◆ **PROBLEM DETAILS**
In the records below, find the line containing "R5: none -> 10k (5V, U1/RST)". Output it and every line after it to the end, unchanged, with no pictures.

MATERIAL SHOWN below:

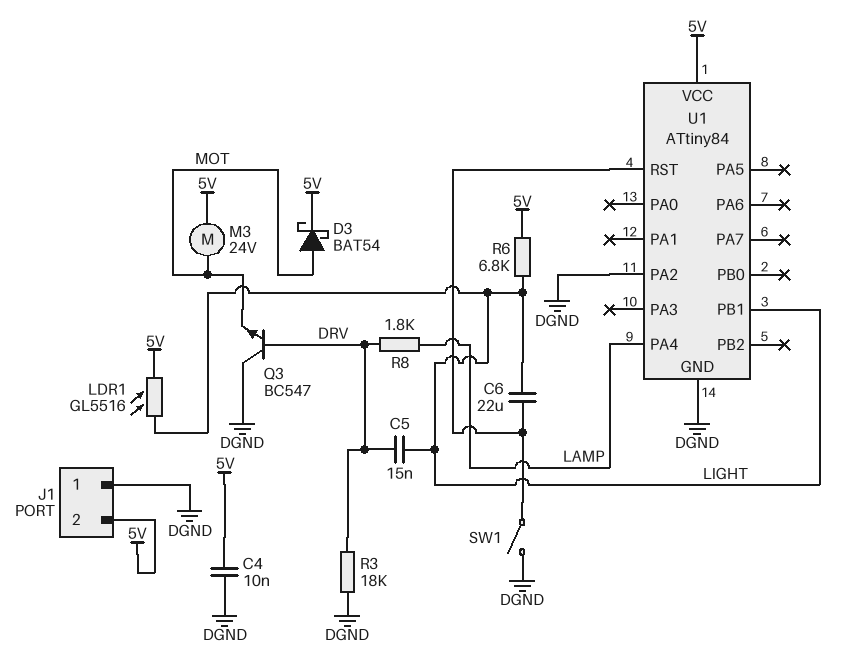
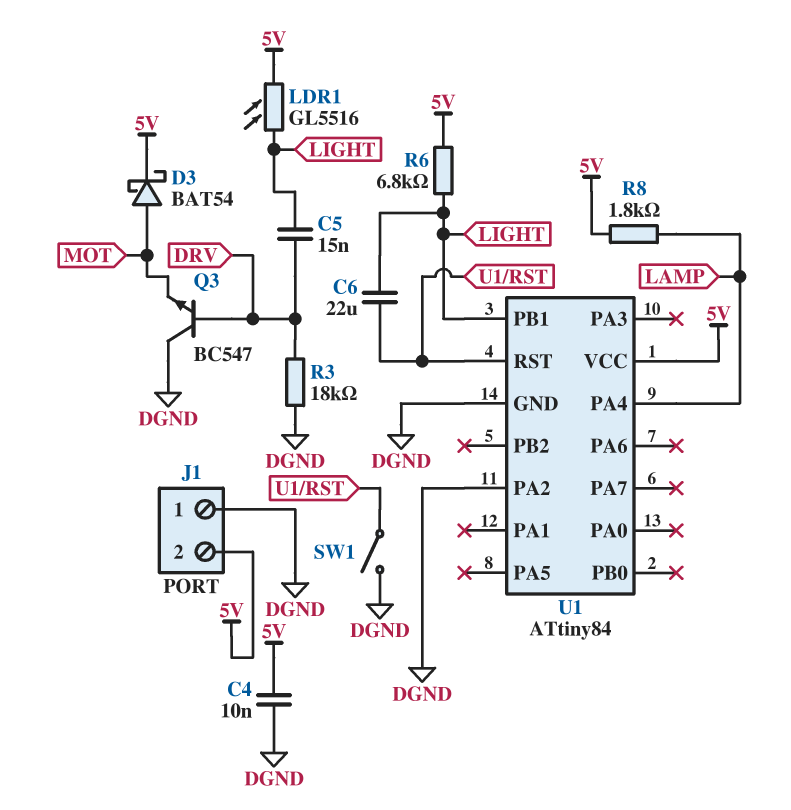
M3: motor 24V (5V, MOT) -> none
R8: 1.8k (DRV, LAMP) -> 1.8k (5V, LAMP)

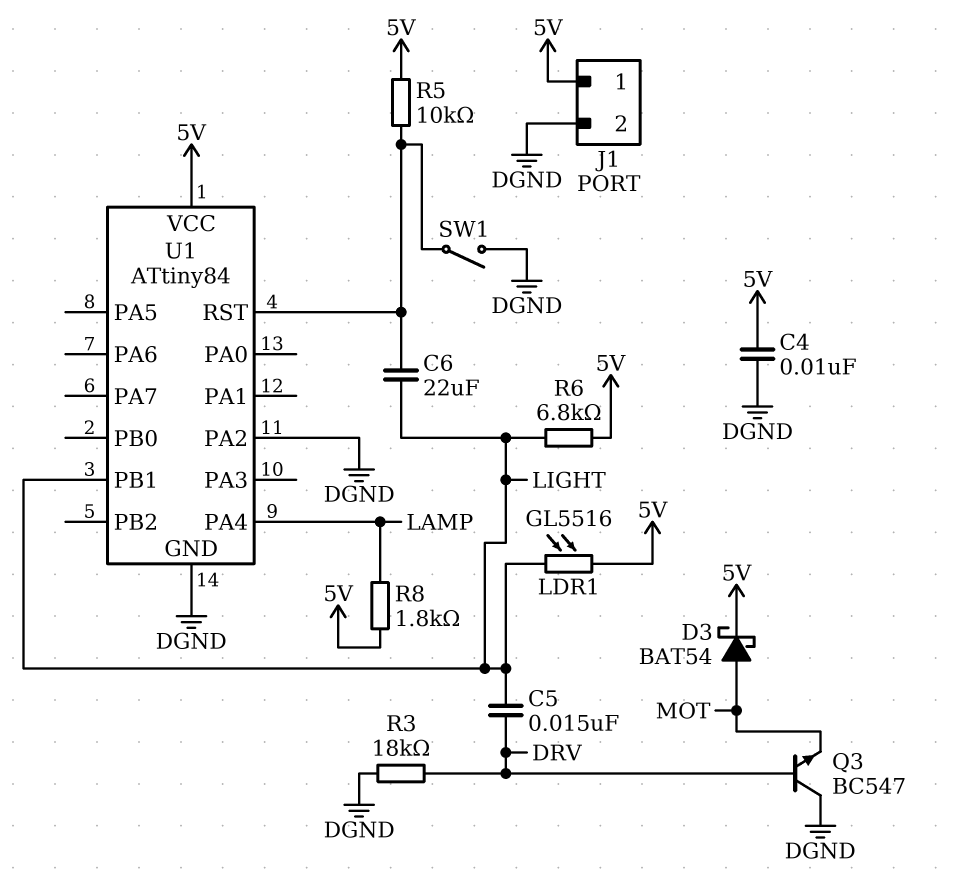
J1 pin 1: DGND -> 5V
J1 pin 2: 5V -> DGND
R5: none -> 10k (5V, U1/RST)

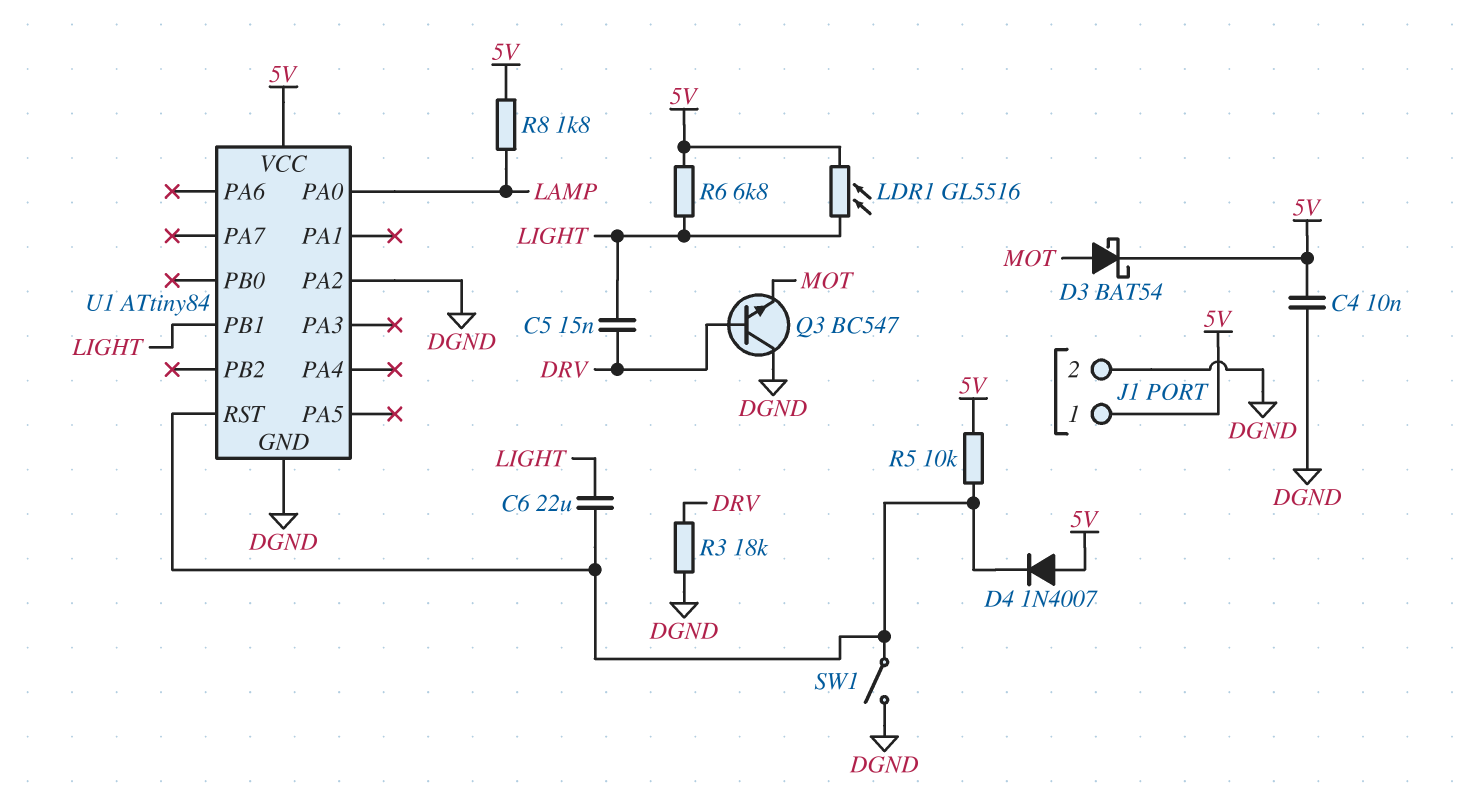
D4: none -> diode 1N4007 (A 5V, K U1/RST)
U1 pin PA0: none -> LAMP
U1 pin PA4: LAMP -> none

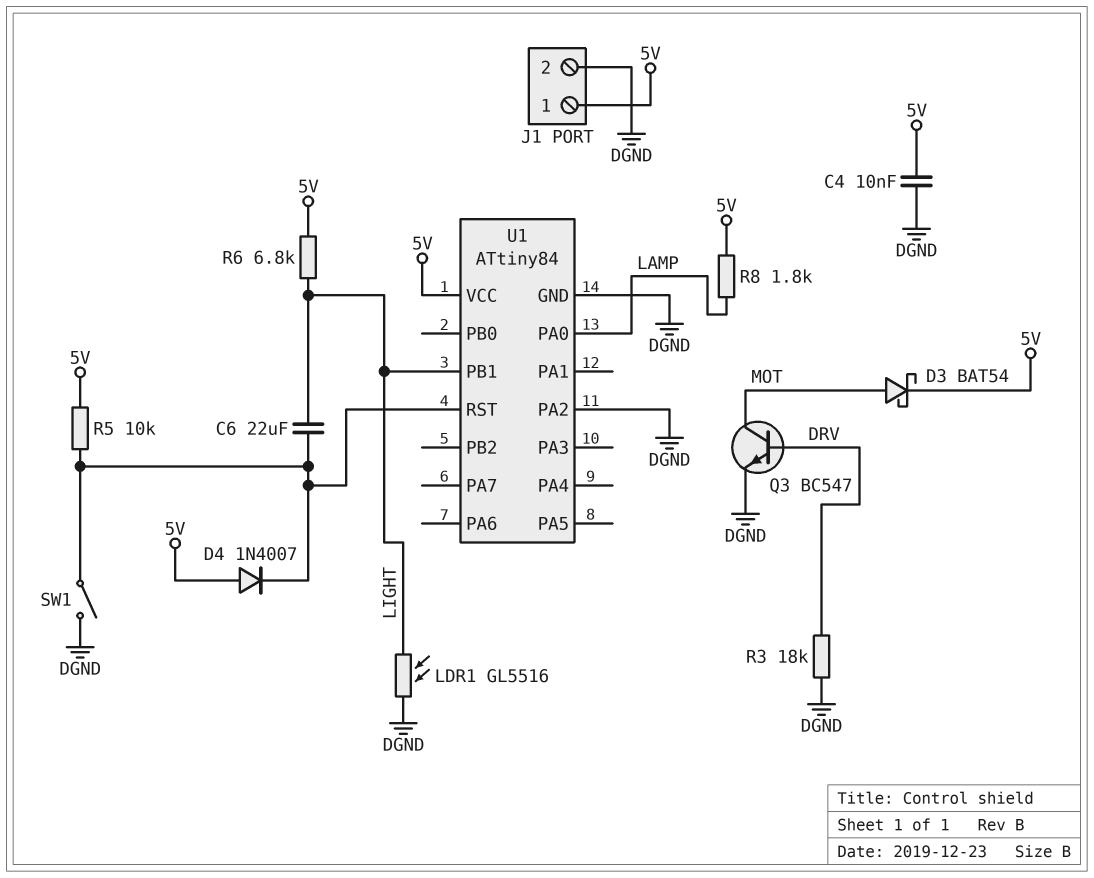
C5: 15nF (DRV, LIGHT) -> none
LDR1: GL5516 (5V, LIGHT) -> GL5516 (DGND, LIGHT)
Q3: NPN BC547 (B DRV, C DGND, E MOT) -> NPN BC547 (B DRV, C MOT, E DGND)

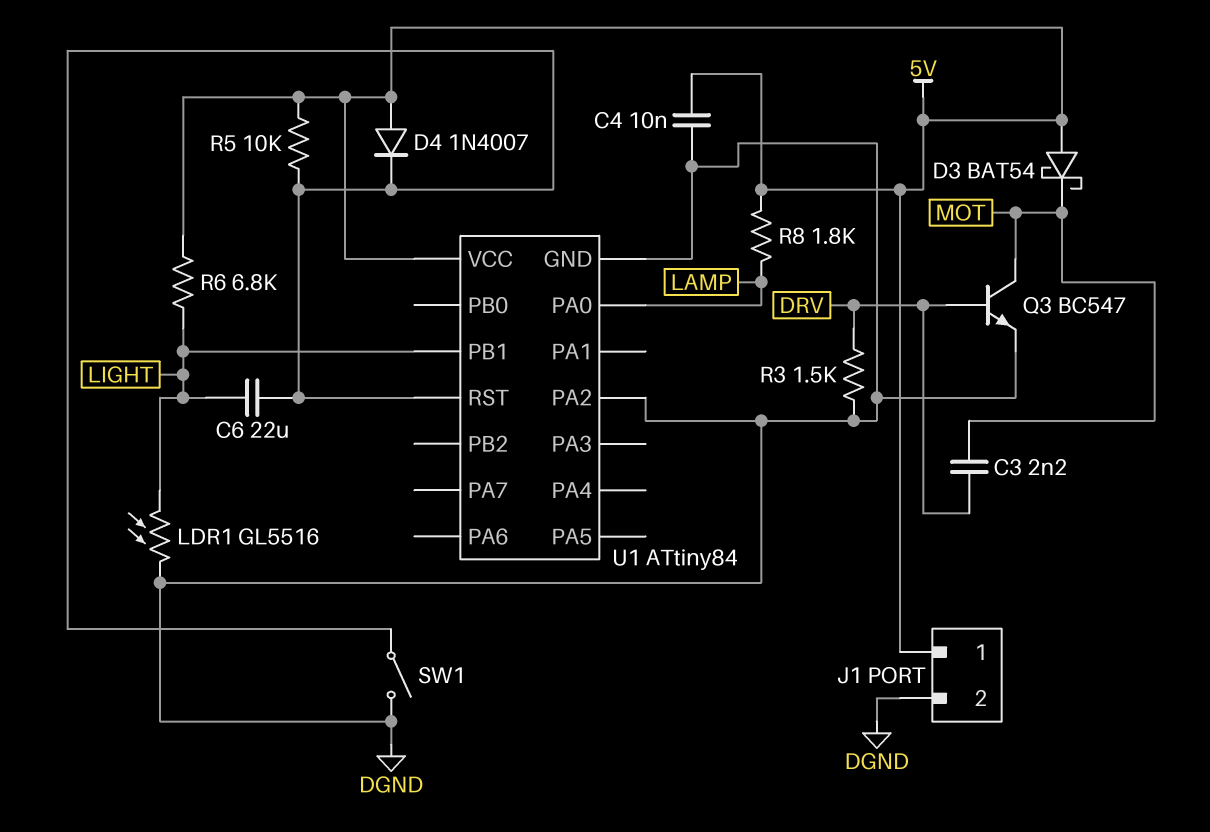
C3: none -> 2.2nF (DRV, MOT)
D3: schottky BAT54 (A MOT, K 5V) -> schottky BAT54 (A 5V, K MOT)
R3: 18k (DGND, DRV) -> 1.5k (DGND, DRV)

End of MATERIAL SHOWN.

◆ **SOLUTION TO THIS PROBLEM**
R5: none -> 10k (5V, U1/RST)

D4: none -> diode 1N4007 (A 5V, K U1/RST)
U1 pin PA0: none -> LAMP
U1 pin PA4: LAMP -> none

C5: 15nF (DRV, LIGHT) -> none
LDR1: GL5516 (5V, LIGHT) -> GL5516 (DGND, LIGHT)
Q3: NPN BC547 (B DRV, C DGND, E MOT) -> NPN BC547 (B DRV, C MOT, E DGND)

C3: none -> 2.2nF (DRV, MOT)
D3: schottky BAT54 (A MOT, K 5V) -> schottky BAT54 (A 5V, K MOT)
R3: 18k (DGND, DRV) -> 1.5k (DGND, DRV)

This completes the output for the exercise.